Object displacement listings:
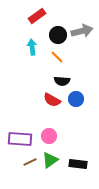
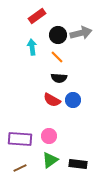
gray arrow: moved 1 px left, 2 px down
black semicircle: moved 3 px left, 3 px up
blue circle: moved 3 px left, 1 px down
brown line: moved 10 px left, 6 px down
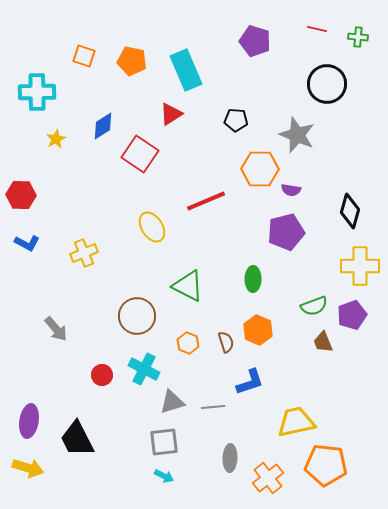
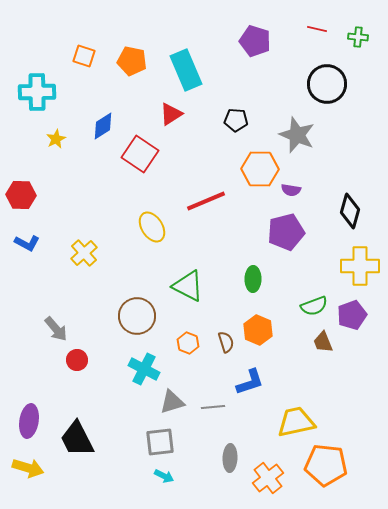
yellow cross at (84, 253): rotated 20 degrees counterclockwise
red circle at (102, 375): moved 25 px left, 15 px up
gray square at (164, 442): moved 4 px left
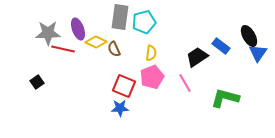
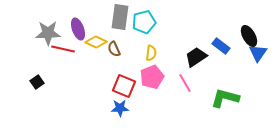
black trapezoid: moved 1 px left
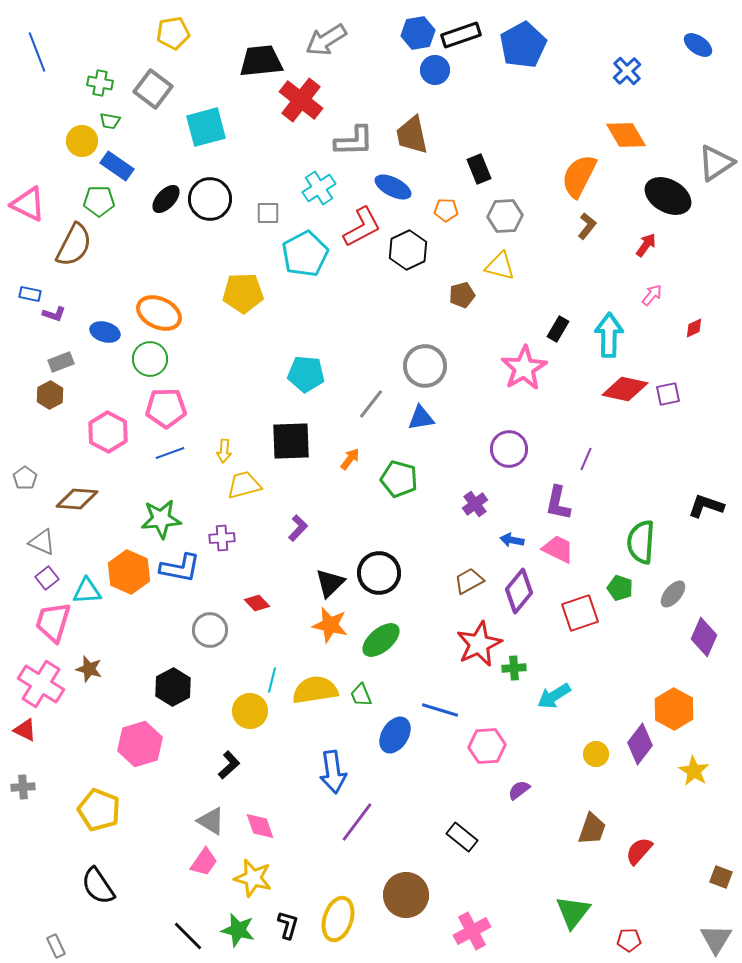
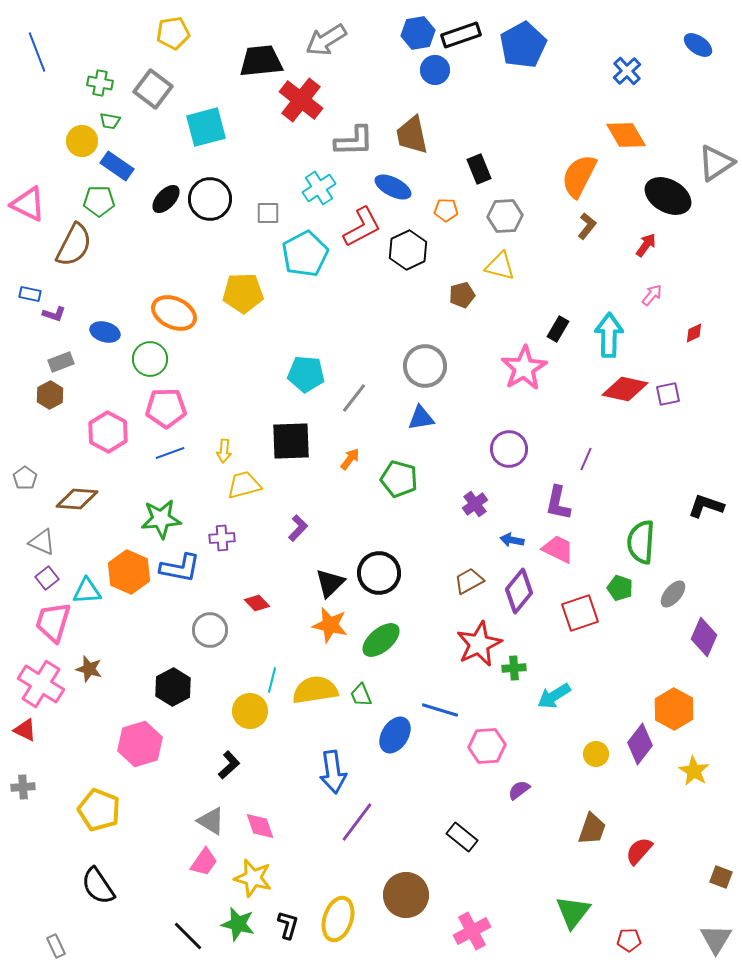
orange ellipse at (159, 313): moved 15 px right
red diamond at (694, 328): moved 5 px down
gray line at (371, 404): moved 17 px left, 6 px up
green star at (238, 930): moved 6 px up
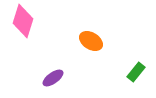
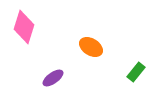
pink diamond: moved 1 px right, 6 px down
orange ellipse: moved 6 px down
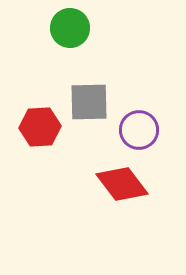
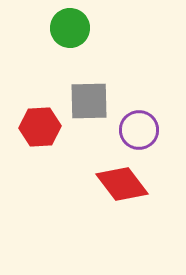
gray square: moved 1 px up
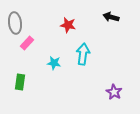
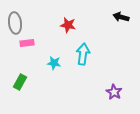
black arrow: moved 10 px right
pink rectangle: rotated 40 degrees clockwise
green rectangle: rotated 21 degrees clockwise
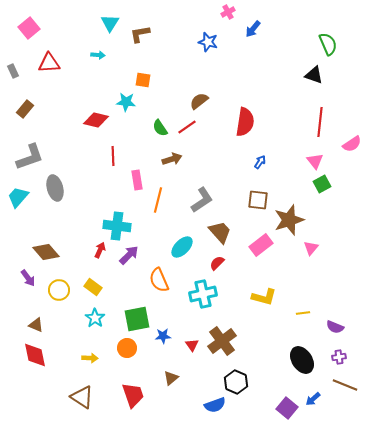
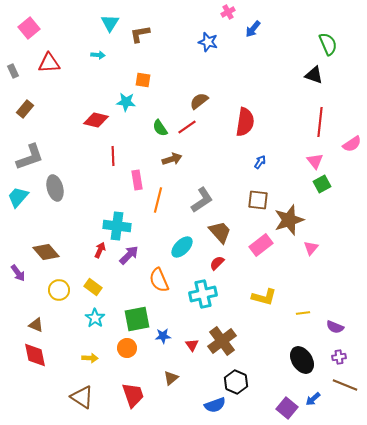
purple arrow at (28, 278): moved 10 px left, 5 px up
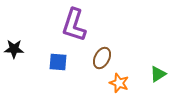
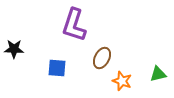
blue square: moved 1 px left, 6 px down
green triangle: rotated 18 degrees clockwise
orange star: moved 3 px right, 2 px up
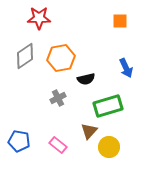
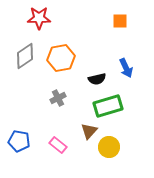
black semicircle: moved 11 px right
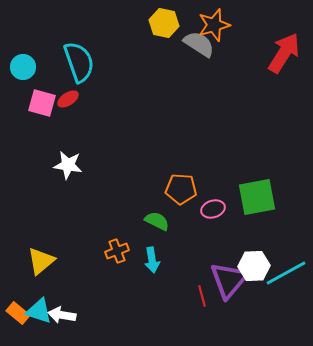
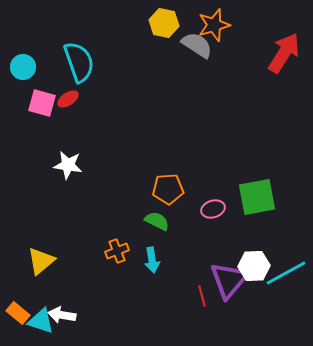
gray semicircle: moved 2 px left, 1 px down
orange pentagon: moved 13 px left; rotated 8 degrees counterclockwise
cyan triangle: moved 2 px right, 10 px down
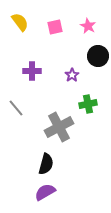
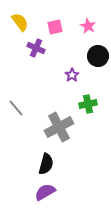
purple cross: moved 4 px right, 23 px up; rotated 24 degrees clockwise
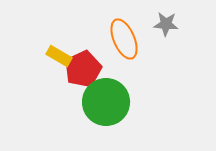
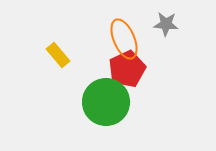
yellow rectangle: moved 1 px left, 1 px up; rotated 20 degrees clockwise
red pentagon: moved 44 px right
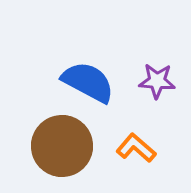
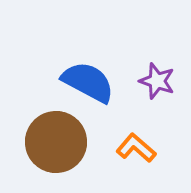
purple star: rotated 15 degrees clockwise
brown circle: moved 6 px left, 4 px up
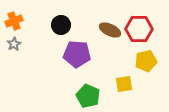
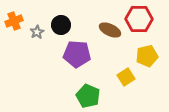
red hexagon: moved 10 px up
gray star: moved 23 px right, 12 px up
yellow pentagon: moved 1 px right, 5 px up
yellow square: moved 2 px right, 7 px up; rotated 24 degrees counterclockwise
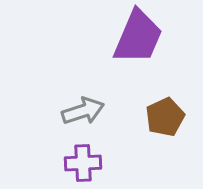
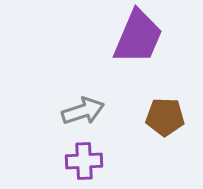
brown pentagon: rotated 27 degrees clockwise
purple cross: moved 1 px right, 2 px up
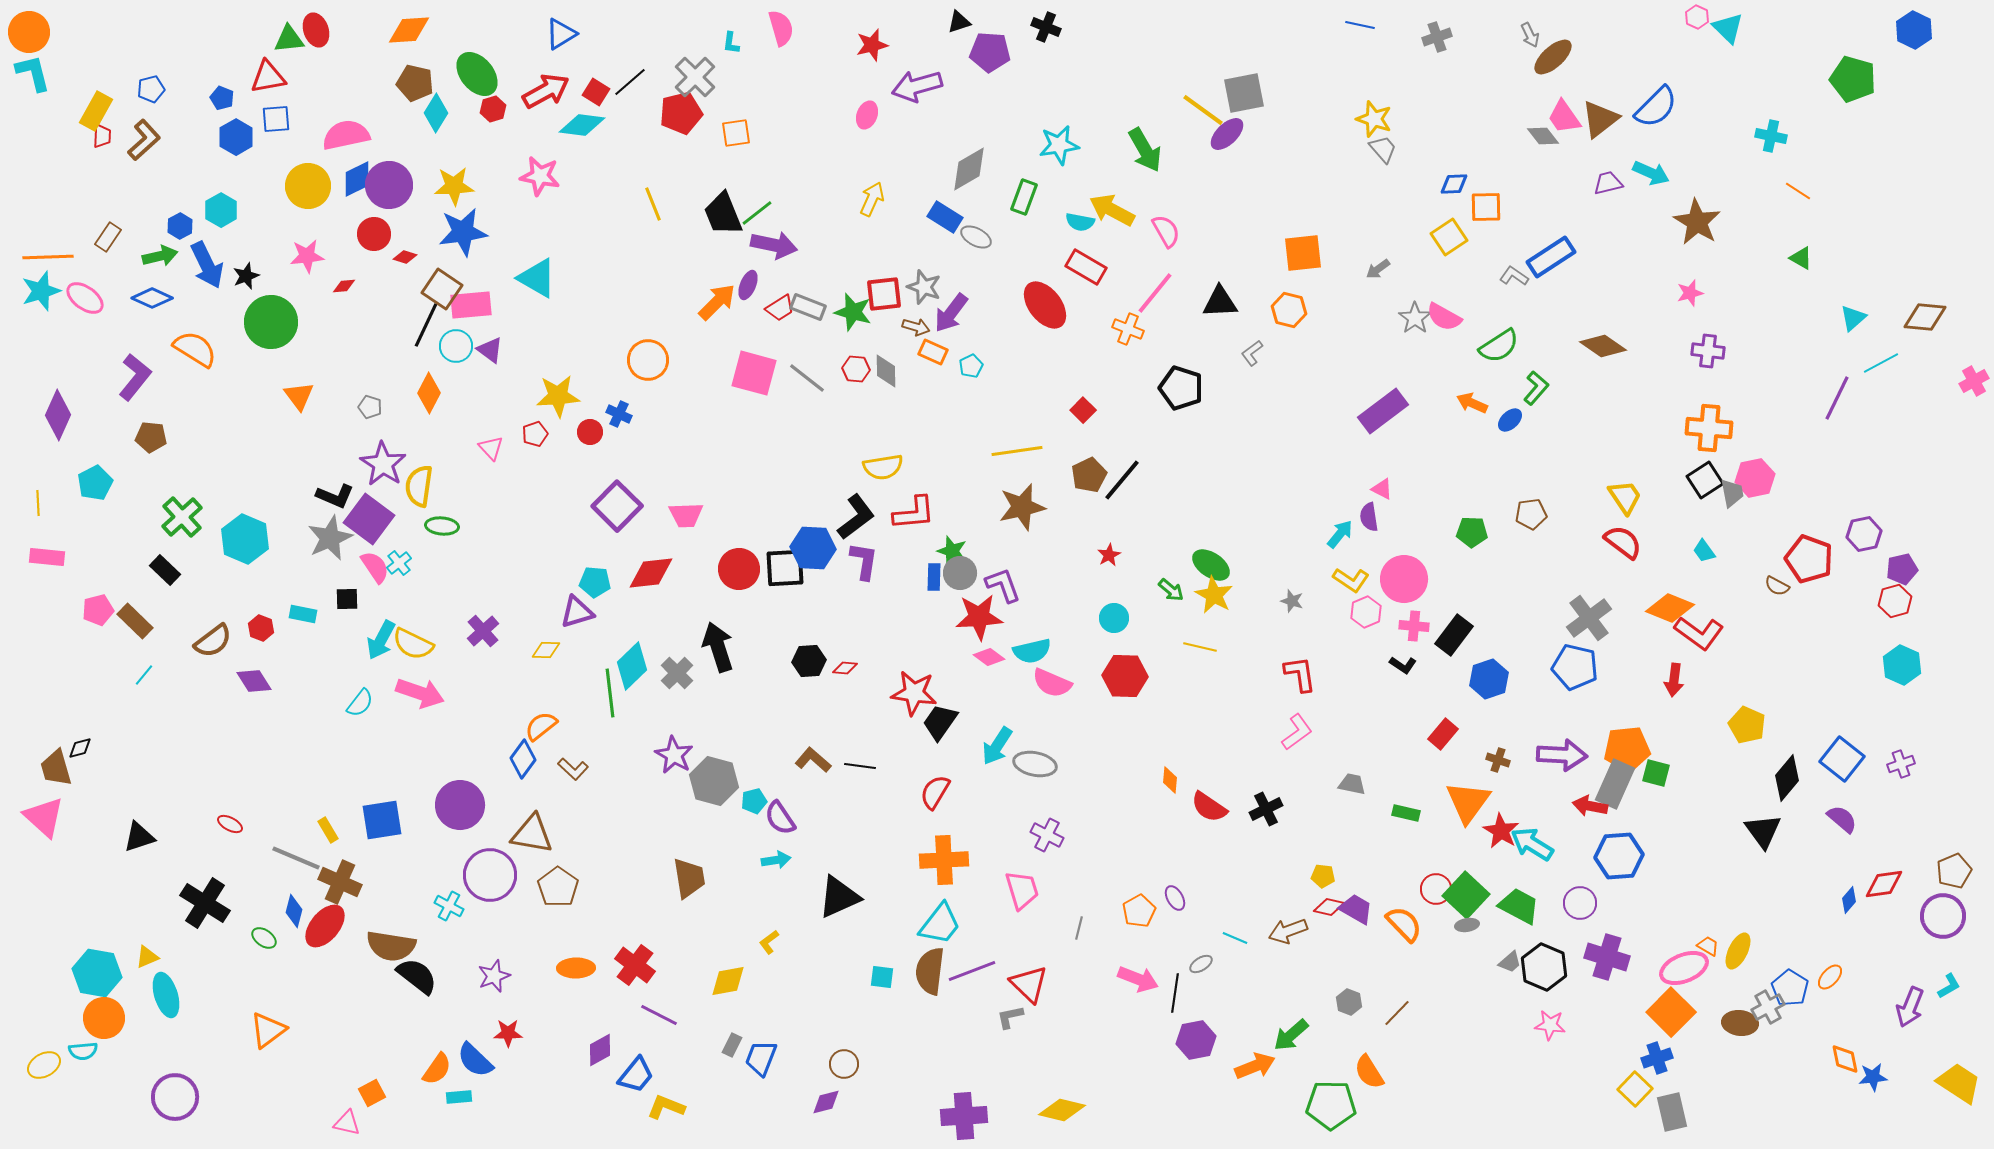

- Work instructions: An exact reproduction of the data is required, with pictures excluded.

- Task result:
gray arrow: moved 1 px left, 2 px down
black semicircle: moved 3 px left, 3 px up
blue circle: moved 3 px left, 1 px down
brown line: moved 10 px left, 6 px down
yellow cross at (84, 253): rotated 20 degrees counterclockwise
red circle at (102, 375): moved 25 px left, 15 px up
gray square at (164, 442): moved 4 px left
black trapezoid: moved 1 px left
orange ellipse at (159, 313): moved 15 px right
red diamond at (694, 328): moved 5 px down
gray line at (371, 404): moved 17 px left, 6 px up
green star at (238, 930): moved 6 px up
pink diamond: moved 1 px right, 6 px down
orange ellipse: moved 6 px down
gray square: moved 1 px up
black arrow: moved 10 px right
pink rectangle: rotated 40 degrees clockwise
green rectangle: rotated 21 degrees clockwise
purple arrow at (28, 278): moved 10 px left, 5 px up
blue square: moved 1 px left, 6 px down
green triangle: rotated 18 degrees clockwise
orange star: moved 3 px right, 2 px up
black semicircle: moved 11 px right
gray semicircle: moved 2 px left, 1 px down
orange pentagon: moved 13 px left; rotated 8 degrees counterclockwise
cyan triangle: moved 2 px right, 10 px down
purple cross: moved 4 px right, 23 px up; rotated 24 degrees clockwise
yellow rectangle: moved 1 px left, 1 px up; rotated 20 degrees clockwise
red pentagon: moved 44 px right
purple star: rotated 15 degrees clockwise
brown circle: moved 6 px left, 4 px up
red hexagon: moved 10 px up
gray star: moved 23 px right, 12 px up
yellow pentagon: moved 1 px right, 5 px up
yellow square: moved 2 px right, 7 px up; rotated 24 degrees counterclockwise
brown pentagon: rotated 27 degrees clockwise
purple cross: moved 1 px right, 2 px up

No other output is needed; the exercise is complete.